> EXERCISE DATA:
□ □ □ □

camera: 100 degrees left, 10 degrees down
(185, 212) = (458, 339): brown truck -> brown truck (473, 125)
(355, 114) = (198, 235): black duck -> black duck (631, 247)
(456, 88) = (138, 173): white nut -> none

□ □ □ □

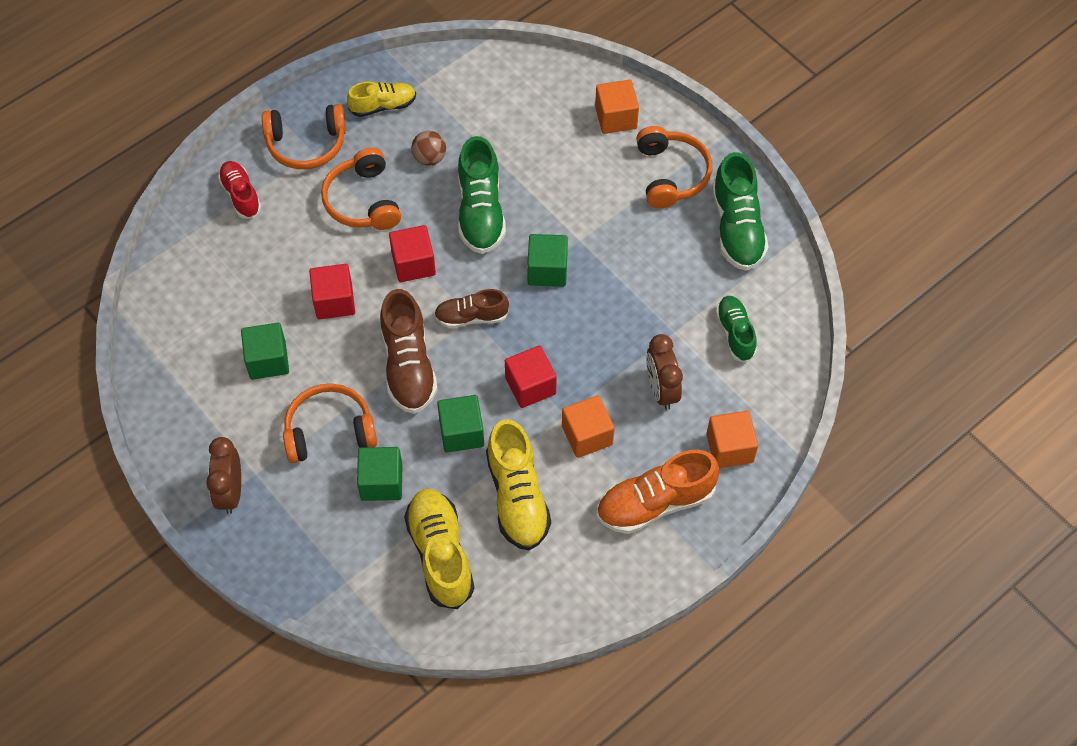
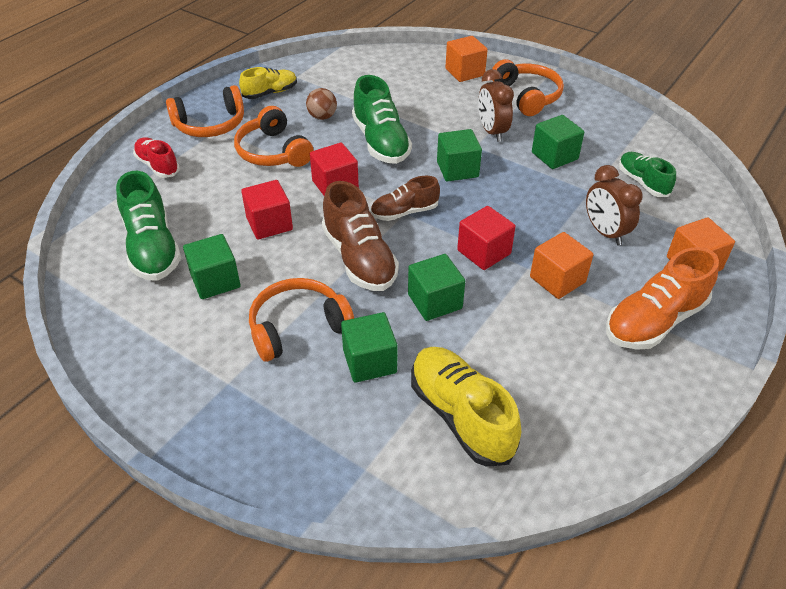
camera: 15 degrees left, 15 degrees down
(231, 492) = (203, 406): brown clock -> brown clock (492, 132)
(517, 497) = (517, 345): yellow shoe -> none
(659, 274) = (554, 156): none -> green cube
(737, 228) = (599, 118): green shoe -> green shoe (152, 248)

□ □ □ □

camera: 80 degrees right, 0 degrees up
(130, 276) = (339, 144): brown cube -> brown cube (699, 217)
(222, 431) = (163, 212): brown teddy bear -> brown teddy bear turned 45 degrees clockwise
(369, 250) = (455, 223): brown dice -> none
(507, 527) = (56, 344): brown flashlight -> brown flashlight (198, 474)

□ □ □ □

Return only the stretch of the material above from the line holding "(659, 274) = (554, 156): none -> green cube" through the line holding "(737, 228) = (599, 118): green", copied exactly.

> PROBLEM SOLUTION:
(659, 274) = (554, 156): none -> green cube
(737, 228) = (599, 118): green shoe -> green shoe (152, 248)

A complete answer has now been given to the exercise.